**Task details:** Make an exact copy of the listing so that no picture is carried over.

**Material provided:**

-- Opening Marker --

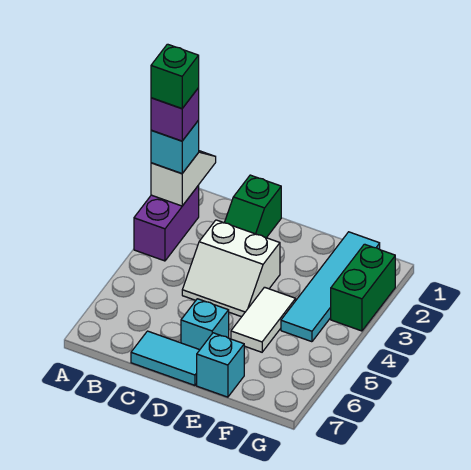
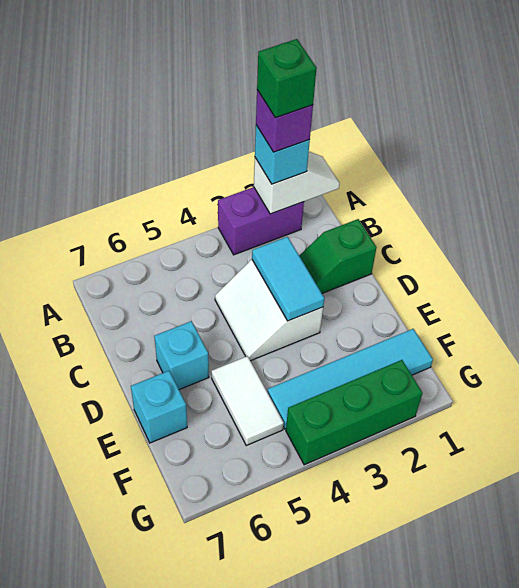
cyan tile C7:D7 level 1 -> cyan tile C3:D3 level 2
white tile E4:E5 level 1 -> white tile E5:F5 level 1
green brick G2:G3 level 1 -> green brick G2:G4 level 1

-- Closing Marker --

**Answer to the problem:**
cyan tile C7:D7 level 1 -> cyan tile C3:D3 level 2
white tile E4:E5 level 1 -> white tile E5:F5 level 1
green brick G2:G3 level 1 -> green brick G2:G4 level 1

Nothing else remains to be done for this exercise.